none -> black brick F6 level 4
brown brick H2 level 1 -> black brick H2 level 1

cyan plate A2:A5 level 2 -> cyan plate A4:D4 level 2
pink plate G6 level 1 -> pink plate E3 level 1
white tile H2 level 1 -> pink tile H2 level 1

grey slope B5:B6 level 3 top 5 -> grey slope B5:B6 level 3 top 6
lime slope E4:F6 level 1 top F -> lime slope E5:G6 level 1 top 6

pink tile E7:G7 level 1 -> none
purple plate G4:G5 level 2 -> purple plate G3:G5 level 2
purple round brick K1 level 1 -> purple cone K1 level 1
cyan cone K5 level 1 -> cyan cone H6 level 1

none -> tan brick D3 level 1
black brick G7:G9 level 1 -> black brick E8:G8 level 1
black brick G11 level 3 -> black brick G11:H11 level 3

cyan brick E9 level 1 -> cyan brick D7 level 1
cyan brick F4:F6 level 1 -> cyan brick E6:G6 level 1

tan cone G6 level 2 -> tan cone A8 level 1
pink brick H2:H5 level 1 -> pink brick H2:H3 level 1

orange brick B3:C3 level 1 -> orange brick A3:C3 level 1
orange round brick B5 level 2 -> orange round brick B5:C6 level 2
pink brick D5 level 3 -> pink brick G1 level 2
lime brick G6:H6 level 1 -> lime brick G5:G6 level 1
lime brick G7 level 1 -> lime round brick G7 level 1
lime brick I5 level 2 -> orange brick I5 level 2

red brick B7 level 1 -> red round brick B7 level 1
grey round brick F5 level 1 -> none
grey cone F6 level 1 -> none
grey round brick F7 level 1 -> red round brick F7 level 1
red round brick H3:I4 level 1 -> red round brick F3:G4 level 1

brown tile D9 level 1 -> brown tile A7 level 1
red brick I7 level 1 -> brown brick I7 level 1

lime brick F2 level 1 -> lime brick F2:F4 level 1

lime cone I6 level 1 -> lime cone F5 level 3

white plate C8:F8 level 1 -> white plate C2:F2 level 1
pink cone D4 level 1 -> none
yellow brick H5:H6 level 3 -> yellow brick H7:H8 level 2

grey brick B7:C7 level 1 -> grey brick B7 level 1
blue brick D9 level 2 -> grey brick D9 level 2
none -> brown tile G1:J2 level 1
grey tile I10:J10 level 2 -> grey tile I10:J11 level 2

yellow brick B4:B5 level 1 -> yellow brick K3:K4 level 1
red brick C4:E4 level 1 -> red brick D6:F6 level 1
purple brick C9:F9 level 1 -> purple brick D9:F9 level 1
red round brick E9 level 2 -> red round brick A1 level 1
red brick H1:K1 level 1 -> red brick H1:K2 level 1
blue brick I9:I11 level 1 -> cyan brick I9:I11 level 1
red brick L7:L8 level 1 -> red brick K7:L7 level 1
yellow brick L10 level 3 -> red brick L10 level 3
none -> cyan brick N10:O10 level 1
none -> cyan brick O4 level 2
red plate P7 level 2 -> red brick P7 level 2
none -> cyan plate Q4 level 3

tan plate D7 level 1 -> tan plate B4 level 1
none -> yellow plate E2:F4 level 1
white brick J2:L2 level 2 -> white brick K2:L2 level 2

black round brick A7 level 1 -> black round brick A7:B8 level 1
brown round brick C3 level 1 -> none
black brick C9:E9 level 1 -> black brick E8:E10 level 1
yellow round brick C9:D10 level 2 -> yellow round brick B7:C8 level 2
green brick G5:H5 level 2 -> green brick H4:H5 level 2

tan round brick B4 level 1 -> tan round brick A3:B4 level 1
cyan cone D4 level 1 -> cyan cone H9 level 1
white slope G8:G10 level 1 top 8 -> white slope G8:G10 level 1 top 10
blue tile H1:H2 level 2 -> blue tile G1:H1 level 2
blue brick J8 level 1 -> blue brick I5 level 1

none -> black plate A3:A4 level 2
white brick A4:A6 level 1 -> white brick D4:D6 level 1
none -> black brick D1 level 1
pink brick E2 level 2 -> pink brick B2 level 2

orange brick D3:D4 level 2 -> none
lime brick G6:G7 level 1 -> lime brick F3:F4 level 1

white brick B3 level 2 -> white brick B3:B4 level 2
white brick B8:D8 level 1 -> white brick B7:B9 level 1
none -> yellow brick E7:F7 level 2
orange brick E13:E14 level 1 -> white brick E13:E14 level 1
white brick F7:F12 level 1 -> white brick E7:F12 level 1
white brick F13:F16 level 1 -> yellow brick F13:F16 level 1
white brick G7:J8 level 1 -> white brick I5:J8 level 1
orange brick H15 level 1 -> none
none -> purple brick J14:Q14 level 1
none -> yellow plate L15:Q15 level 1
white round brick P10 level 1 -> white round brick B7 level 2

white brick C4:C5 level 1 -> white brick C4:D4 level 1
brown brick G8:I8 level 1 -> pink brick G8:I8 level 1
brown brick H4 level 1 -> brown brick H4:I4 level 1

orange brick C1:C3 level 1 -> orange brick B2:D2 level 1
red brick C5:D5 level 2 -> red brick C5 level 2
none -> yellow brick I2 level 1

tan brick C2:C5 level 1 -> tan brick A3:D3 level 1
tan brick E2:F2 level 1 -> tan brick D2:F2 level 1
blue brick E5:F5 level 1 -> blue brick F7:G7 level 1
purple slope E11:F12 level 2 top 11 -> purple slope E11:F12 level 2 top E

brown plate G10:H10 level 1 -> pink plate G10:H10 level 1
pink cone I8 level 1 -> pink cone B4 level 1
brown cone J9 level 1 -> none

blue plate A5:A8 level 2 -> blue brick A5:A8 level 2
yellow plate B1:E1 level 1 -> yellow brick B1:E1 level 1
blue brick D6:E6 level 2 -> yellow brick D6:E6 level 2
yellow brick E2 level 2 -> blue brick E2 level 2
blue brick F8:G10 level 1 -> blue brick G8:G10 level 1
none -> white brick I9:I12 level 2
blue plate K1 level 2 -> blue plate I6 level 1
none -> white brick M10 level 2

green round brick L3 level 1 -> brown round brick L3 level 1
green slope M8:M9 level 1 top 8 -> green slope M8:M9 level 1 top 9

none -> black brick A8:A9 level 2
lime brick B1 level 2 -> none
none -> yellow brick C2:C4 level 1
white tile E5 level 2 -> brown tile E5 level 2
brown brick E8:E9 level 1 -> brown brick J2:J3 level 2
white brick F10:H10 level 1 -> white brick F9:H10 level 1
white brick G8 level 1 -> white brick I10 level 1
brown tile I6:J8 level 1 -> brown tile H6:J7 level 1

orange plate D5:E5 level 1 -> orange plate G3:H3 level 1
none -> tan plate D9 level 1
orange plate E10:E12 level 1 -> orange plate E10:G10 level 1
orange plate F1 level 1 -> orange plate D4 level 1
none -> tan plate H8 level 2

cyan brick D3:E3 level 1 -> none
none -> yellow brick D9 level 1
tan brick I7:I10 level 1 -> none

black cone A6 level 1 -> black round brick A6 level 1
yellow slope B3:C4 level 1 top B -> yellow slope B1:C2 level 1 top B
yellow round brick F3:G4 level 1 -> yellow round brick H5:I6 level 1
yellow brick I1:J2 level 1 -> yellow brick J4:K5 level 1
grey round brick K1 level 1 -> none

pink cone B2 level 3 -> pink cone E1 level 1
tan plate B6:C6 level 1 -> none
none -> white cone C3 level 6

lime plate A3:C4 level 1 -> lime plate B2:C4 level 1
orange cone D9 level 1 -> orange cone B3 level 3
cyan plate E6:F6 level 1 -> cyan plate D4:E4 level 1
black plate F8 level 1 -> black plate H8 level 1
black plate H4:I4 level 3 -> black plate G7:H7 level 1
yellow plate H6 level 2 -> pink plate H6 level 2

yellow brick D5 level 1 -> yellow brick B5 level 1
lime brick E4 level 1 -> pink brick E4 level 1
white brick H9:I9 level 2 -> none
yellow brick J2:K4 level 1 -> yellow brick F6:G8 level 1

- _Activity_
Each line of the records above that includes the string "grey" should be counted. Report the total alone.

- _Result below_
8